# Consigne
Recopiez mot pour mot les lignes ci-dessous : commencez à la ligne qui contient « Transcribe the sheet » et arrêtez-vous après celle qui contient « ges \major \numericTimeSignature \time 4/4 \tempo ».

# Liste des entrées
-- -- --
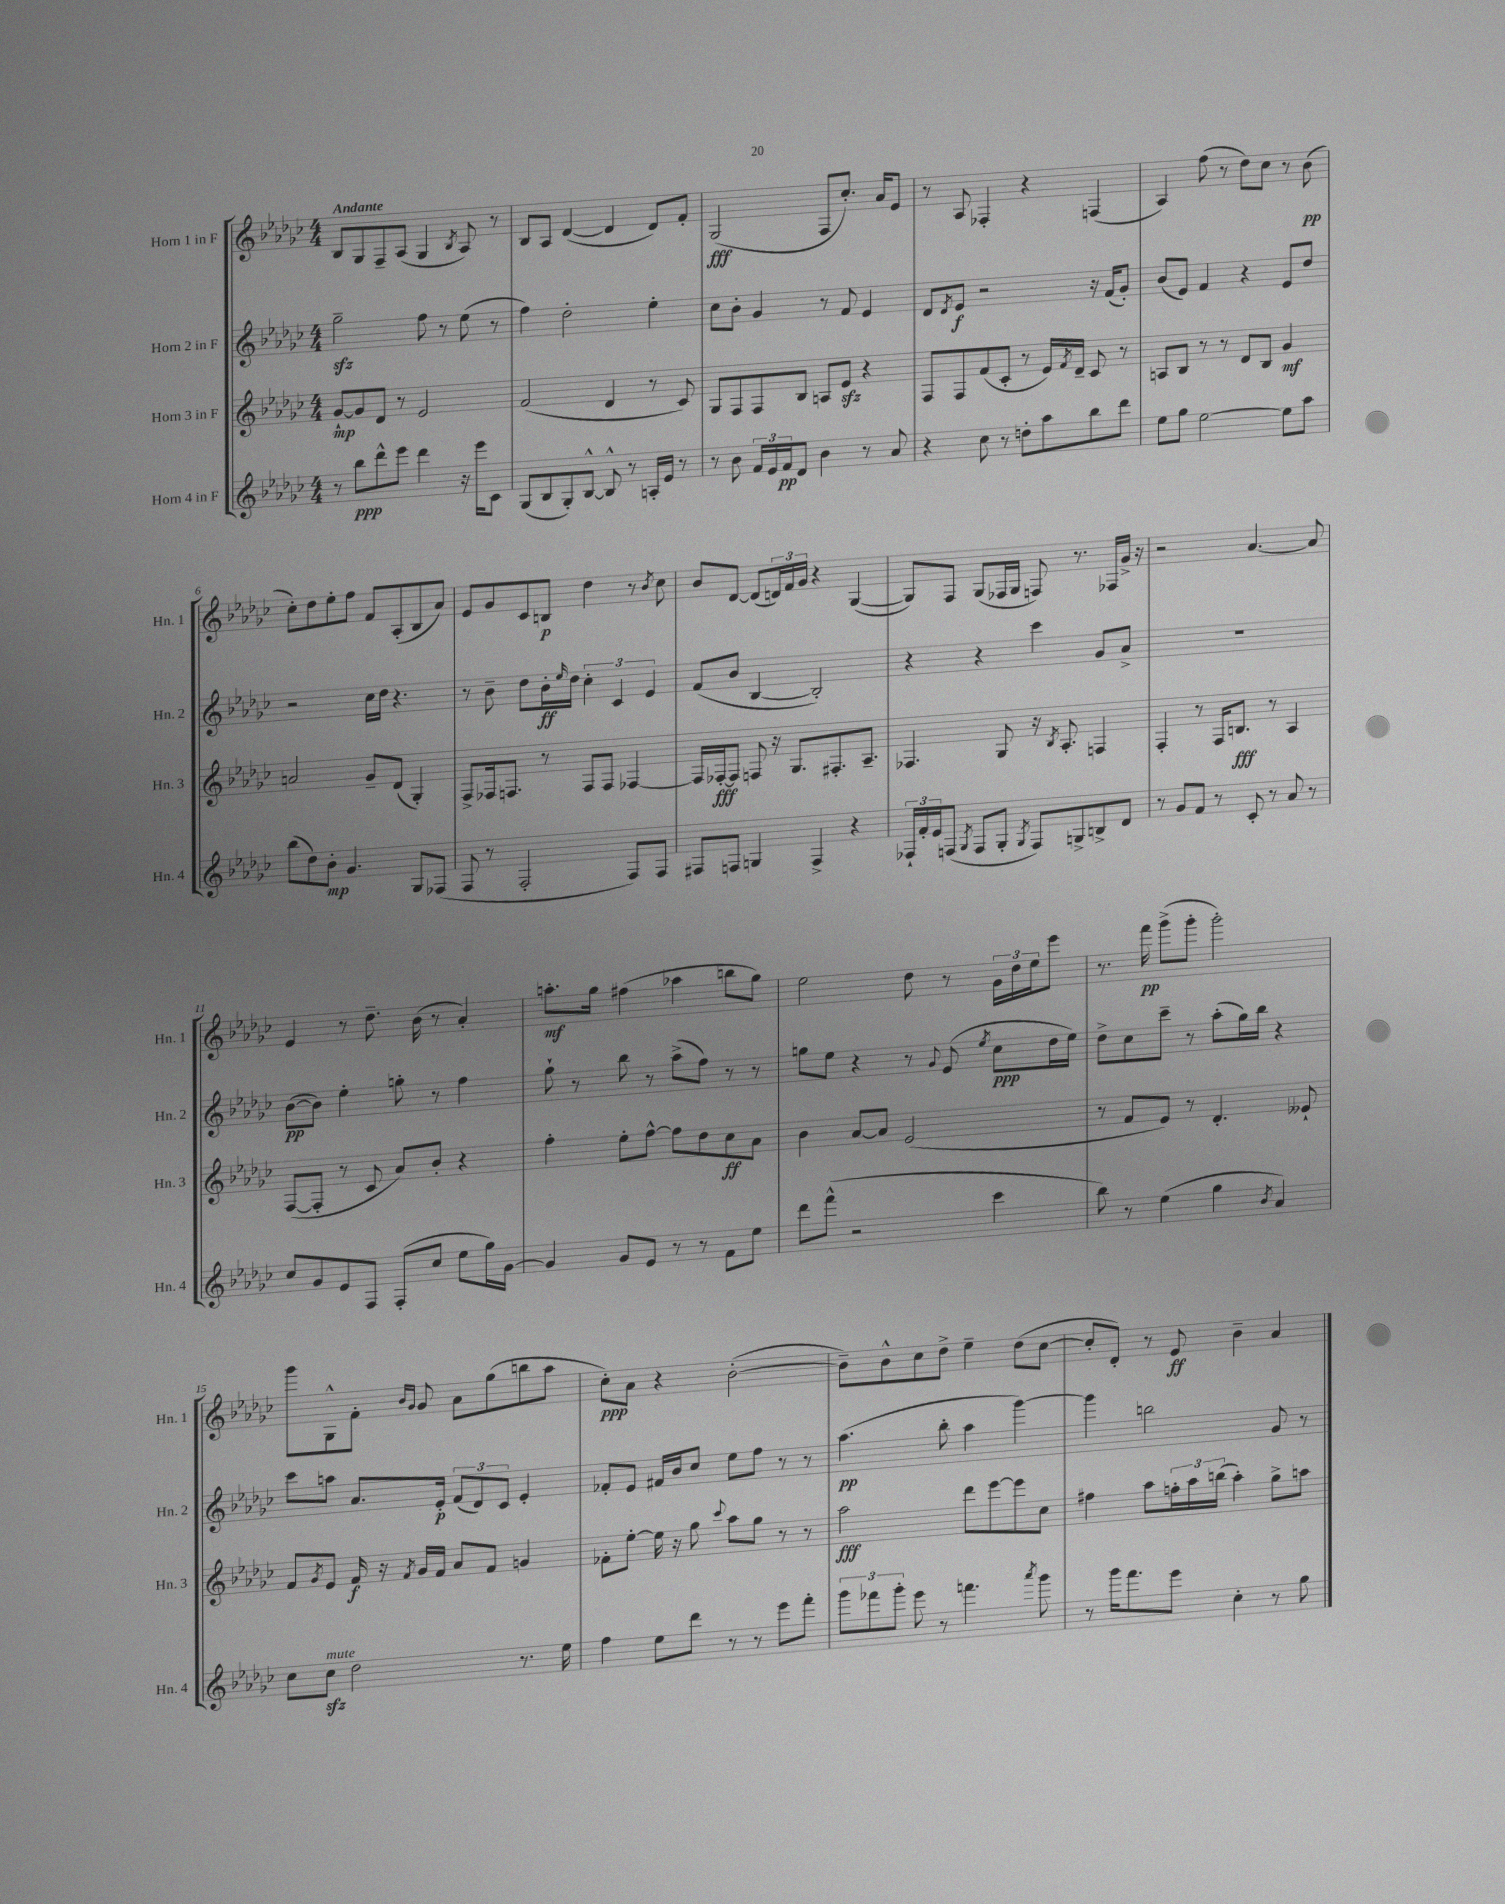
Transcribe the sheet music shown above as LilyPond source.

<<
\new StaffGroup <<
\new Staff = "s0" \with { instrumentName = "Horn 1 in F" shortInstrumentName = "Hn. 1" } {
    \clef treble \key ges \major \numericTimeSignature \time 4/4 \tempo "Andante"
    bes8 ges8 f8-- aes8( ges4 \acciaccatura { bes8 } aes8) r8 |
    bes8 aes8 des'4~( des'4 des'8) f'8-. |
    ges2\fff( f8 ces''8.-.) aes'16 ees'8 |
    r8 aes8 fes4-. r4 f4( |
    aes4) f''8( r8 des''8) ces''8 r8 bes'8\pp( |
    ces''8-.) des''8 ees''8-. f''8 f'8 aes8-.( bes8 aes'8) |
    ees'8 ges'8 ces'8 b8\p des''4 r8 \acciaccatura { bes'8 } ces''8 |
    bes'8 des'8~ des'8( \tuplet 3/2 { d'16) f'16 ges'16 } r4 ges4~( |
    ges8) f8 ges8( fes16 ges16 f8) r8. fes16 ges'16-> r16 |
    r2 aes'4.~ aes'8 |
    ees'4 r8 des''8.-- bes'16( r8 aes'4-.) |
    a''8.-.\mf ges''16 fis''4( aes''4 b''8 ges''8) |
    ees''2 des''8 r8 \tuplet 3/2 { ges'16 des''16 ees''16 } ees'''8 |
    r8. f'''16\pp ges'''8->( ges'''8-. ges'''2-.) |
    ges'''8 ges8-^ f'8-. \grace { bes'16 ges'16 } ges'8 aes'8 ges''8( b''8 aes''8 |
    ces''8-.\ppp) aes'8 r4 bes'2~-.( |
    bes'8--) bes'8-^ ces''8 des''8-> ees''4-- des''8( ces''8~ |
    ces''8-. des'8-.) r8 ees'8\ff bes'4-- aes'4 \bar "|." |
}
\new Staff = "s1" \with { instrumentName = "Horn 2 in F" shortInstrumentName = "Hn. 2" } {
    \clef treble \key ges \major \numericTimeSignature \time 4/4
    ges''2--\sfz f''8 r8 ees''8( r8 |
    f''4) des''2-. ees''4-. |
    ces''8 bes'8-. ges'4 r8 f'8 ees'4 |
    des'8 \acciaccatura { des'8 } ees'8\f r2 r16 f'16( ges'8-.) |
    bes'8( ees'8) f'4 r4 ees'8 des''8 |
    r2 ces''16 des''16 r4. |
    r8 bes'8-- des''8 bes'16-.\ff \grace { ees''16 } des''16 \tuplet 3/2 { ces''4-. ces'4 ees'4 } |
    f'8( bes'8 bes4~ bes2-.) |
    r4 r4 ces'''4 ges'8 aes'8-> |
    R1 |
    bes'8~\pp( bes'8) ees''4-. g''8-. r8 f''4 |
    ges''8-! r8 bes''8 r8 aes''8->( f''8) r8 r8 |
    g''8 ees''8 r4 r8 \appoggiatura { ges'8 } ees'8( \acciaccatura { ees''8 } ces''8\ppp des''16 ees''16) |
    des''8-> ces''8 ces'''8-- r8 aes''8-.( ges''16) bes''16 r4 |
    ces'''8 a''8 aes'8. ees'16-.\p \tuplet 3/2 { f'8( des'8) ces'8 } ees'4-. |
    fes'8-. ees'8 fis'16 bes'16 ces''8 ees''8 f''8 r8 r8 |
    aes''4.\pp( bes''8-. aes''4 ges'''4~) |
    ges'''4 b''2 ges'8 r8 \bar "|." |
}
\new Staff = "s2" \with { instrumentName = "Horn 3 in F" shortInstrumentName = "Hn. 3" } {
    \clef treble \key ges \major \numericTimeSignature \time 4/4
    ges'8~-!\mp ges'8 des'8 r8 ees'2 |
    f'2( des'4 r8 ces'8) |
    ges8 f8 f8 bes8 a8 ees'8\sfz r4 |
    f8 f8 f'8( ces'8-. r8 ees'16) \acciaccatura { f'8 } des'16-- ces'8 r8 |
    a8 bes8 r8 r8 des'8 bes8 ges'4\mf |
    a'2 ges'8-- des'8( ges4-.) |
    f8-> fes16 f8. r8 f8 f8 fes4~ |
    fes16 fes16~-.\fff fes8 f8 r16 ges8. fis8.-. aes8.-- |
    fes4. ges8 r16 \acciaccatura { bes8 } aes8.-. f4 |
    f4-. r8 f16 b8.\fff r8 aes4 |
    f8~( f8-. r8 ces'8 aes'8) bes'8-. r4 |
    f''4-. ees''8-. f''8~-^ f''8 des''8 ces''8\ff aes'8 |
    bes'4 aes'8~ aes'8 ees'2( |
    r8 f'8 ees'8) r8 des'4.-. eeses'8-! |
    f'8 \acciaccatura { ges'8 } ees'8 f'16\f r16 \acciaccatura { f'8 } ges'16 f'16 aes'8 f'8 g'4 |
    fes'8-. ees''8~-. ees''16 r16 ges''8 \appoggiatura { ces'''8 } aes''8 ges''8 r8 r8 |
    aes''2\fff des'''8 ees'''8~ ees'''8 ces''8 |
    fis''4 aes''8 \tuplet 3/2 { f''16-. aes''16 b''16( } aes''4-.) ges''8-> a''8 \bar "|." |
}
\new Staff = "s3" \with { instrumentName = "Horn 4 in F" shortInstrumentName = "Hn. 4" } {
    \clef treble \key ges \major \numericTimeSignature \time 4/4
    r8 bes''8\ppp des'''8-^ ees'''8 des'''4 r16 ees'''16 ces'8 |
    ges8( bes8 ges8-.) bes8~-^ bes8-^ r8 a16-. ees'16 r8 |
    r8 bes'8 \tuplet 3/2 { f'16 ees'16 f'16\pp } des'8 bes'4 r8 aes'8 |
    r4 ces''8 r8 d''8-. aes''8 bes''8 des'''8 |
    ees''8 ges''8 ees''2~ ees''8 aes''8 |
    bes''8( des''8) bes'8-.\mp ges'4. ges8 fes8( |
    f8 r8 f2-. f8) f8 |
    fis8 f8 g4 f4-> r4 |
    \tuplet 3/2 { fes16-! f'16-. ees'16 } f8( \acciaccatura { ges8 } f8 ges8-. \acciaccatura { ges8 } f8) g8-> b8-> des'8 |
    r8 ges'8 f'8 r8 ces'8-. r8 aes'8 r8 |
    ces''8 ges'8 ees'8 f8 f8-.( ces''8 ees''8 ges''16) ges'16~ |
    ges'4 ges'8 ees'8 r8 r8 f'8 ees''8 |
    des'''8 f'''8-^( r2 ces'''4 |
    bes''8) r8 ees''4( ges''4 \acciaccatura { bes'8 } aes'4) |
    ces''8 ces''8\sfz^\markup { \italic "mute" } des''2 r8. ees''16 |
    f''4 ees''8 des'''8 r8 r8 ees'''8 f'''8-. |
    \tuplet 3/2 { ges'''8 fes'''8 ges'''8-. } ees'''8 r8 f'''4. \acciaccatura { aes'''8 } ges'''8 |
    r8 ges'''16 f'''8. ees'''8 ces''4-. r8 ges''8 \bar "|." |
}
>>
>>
-- -- --
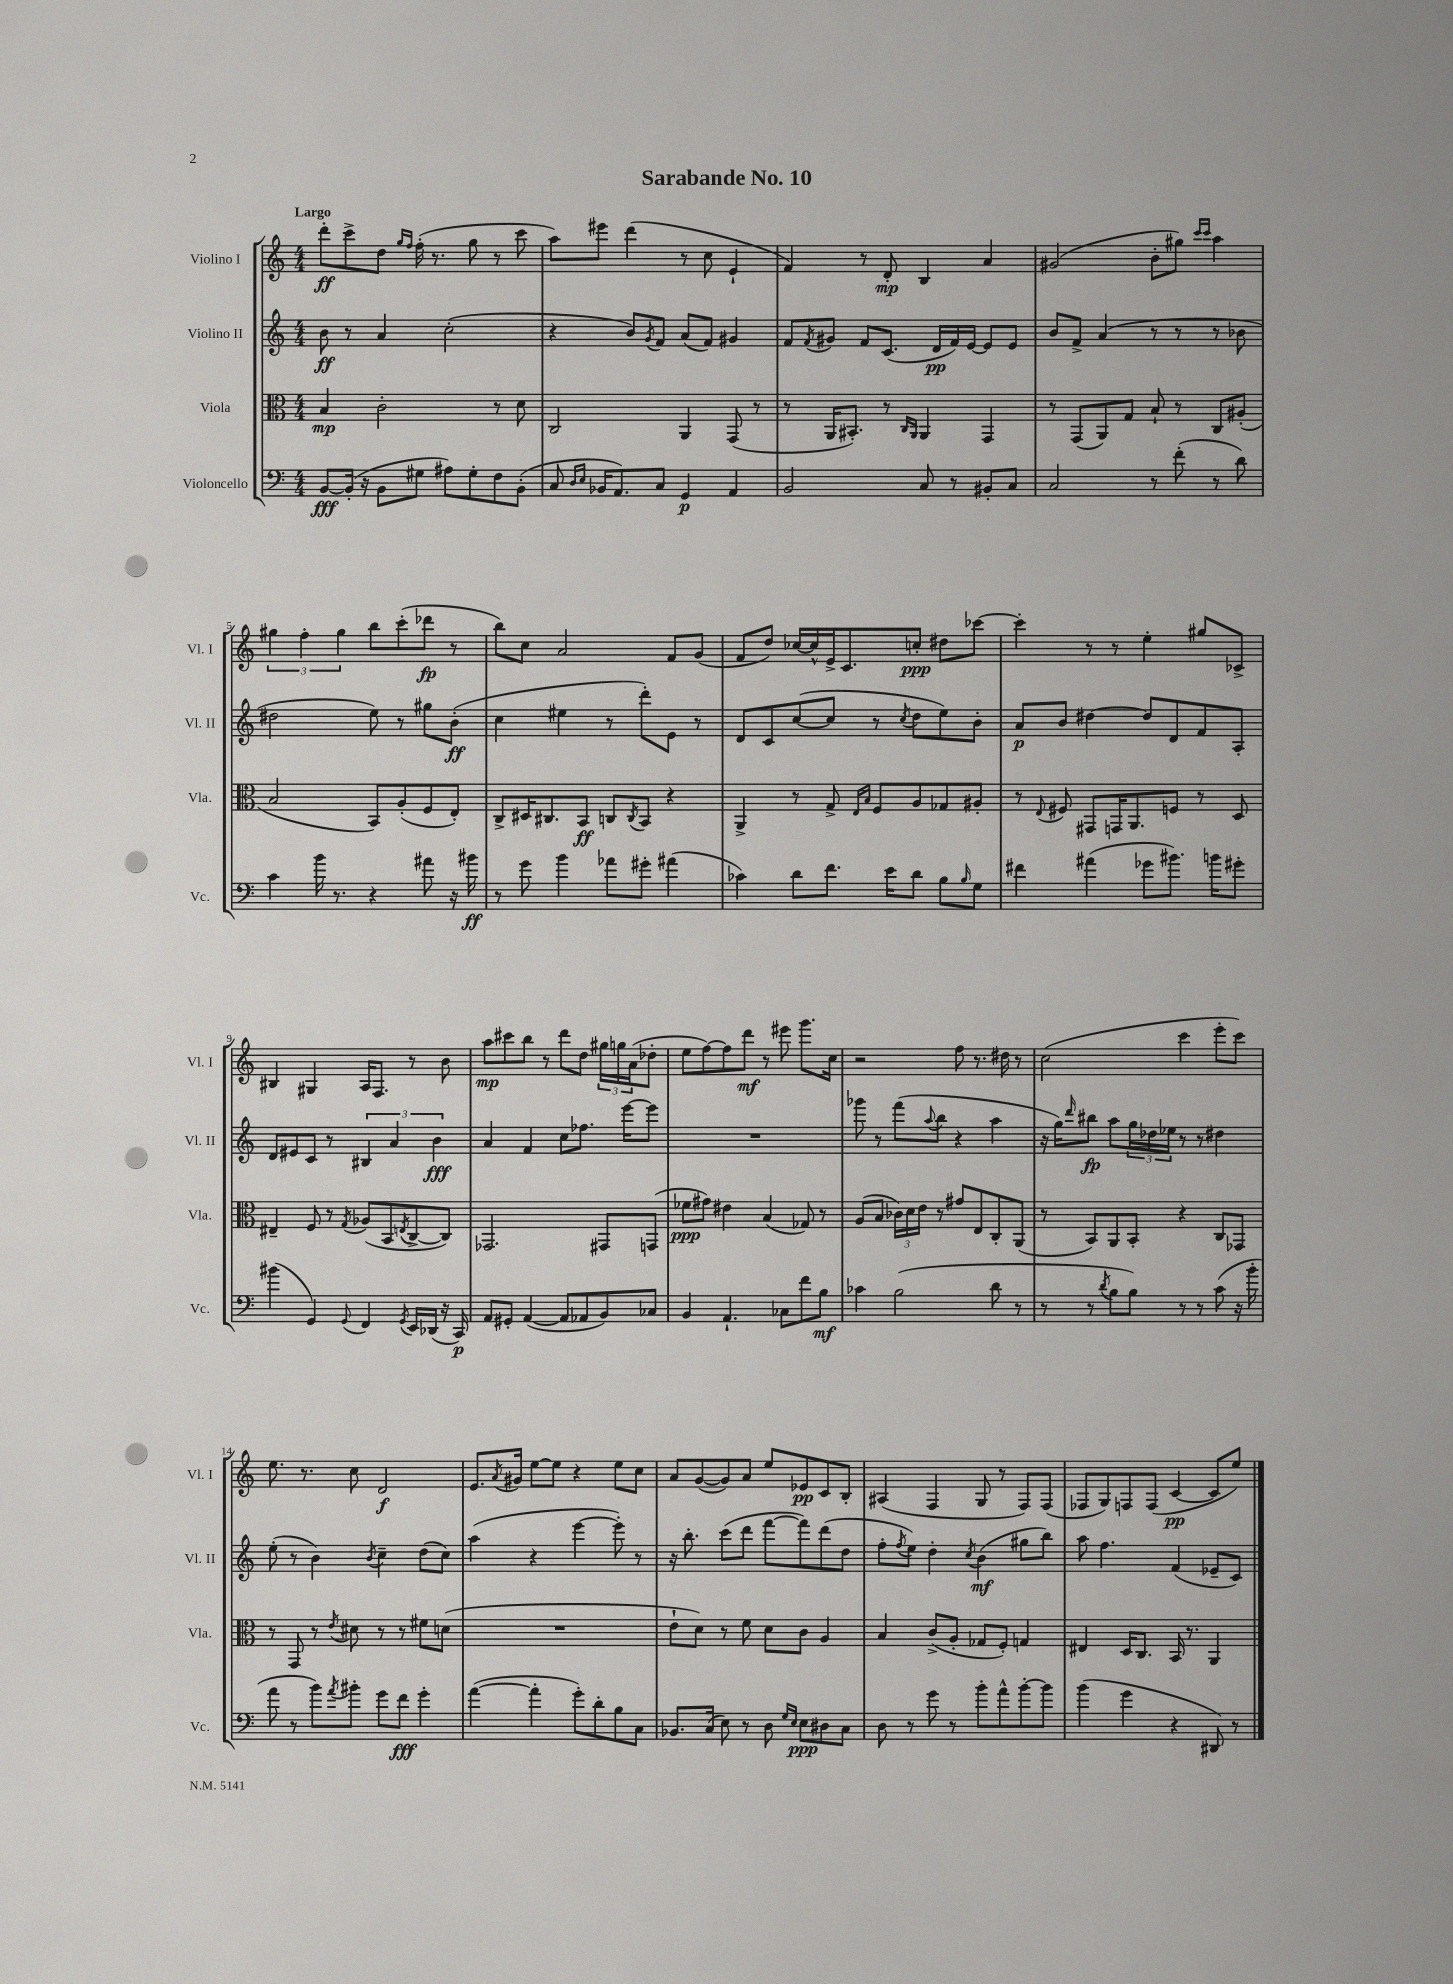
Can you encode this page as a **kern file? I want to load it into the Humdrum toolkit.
-- -- --
# Problème résolu
Transcribe the sheet music shown above as LilyPond source.

<<
\new StaffGroup <<
\new Staff = "s0" \with { instrumentName = "Horn 1 in F" shortInstrumentName = "Hn. 1" } {
    \clef treble \key ges \major \numericTimeSignature \time 4/4 \tempo "Andante"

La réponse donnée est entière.